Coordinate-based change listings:
- Opening Delimiter -

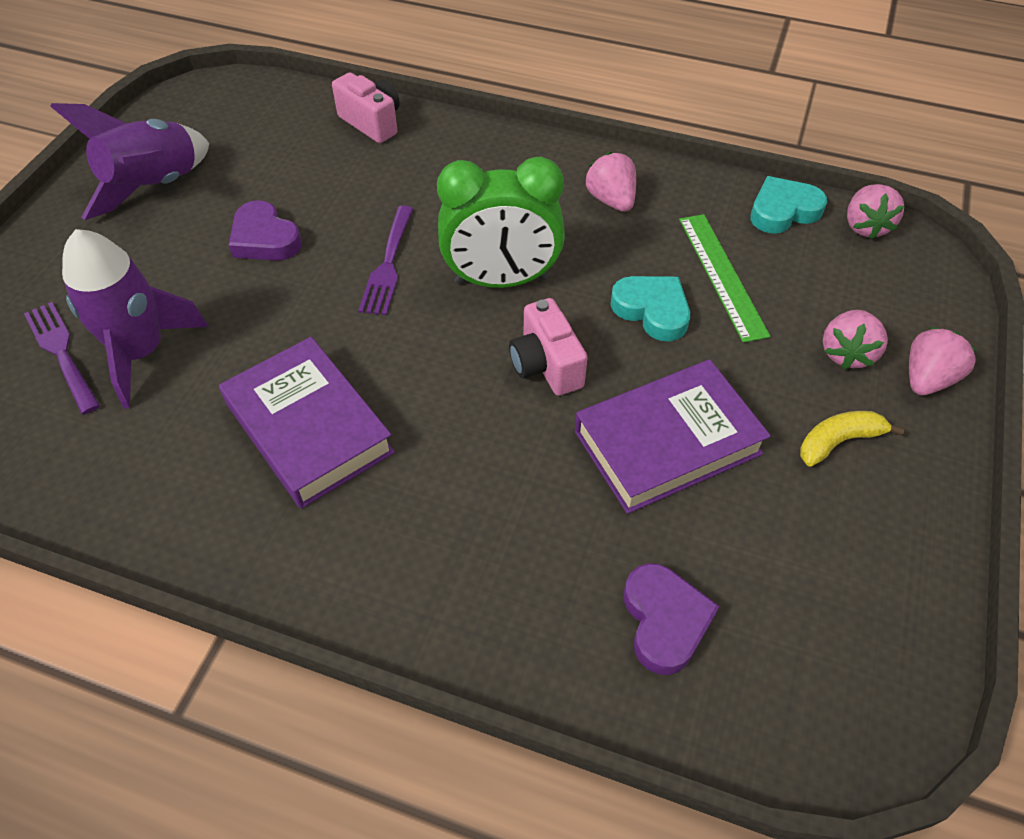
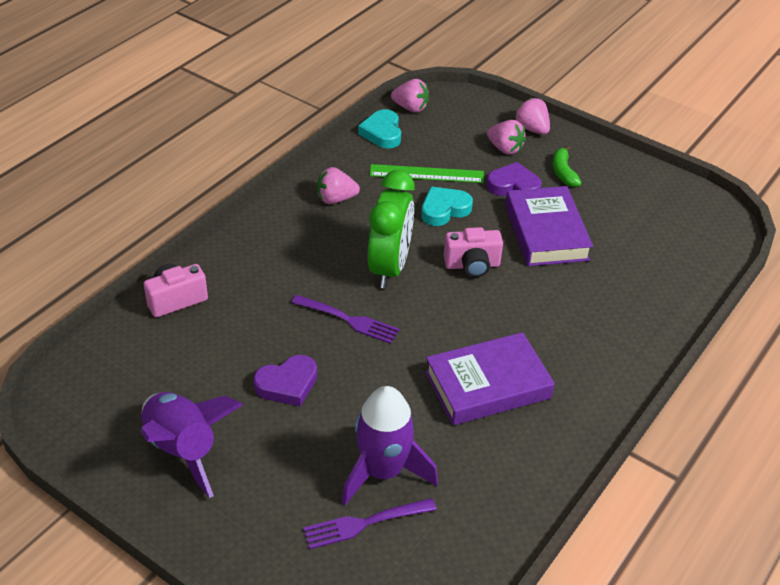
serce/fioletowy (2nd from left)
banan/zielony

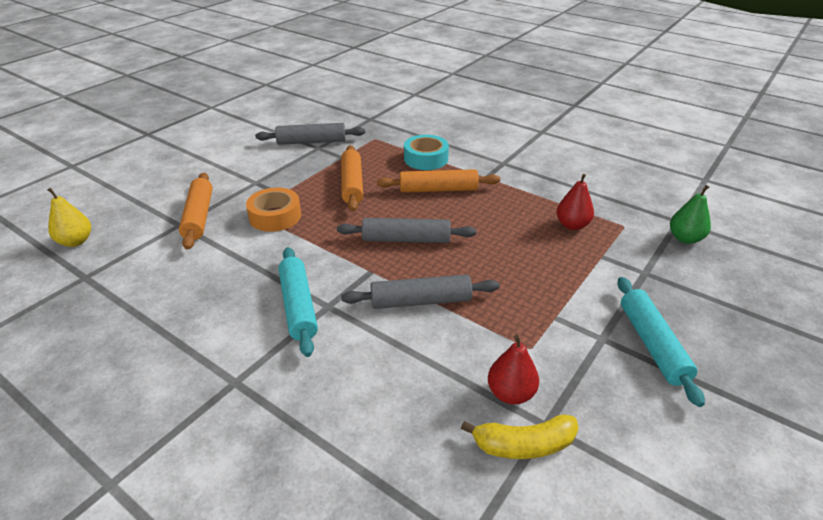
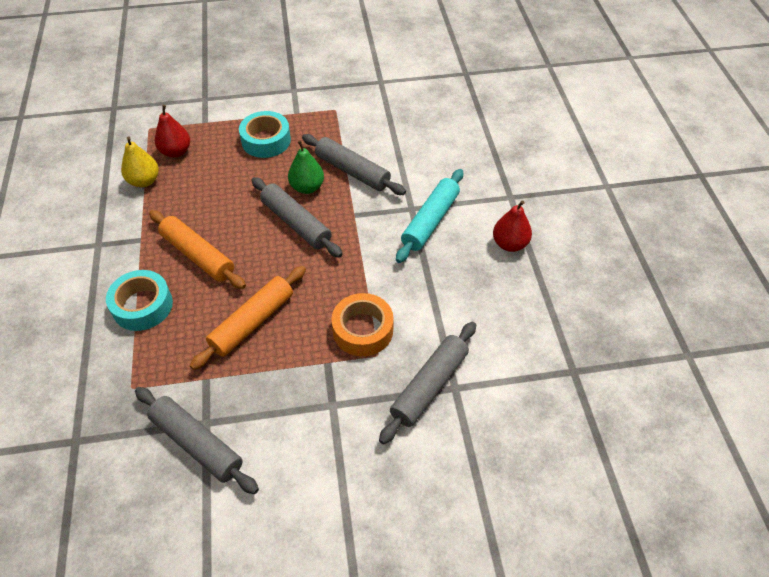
gruszka/żółty
wałek do ciasta/szary (4th from left)
banan/żółty
gruszka/czerwony (2nd from left)
wałek do ciasta/turkusowy (2nd from left in the first image)
gruszka/zielony
taśma klejąca/turkusowy (2nd from left)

- Closing Delimiter -

Exercise description
Your answer must be a verbatim copy of the entries above, with no images included.

Solution for this task
serce/fioletowy (2nd from left)
banan/zielony

gruszka/żółty
wałek do ciasta/szary (4th from left)
banan/żółty
gruszka/czerwony (2nd from left)
wałek do ciasta/turkusowy (2nd from left in the first image)
gruszka/zielony
taśma klejąca/turkusowy (2nd from left)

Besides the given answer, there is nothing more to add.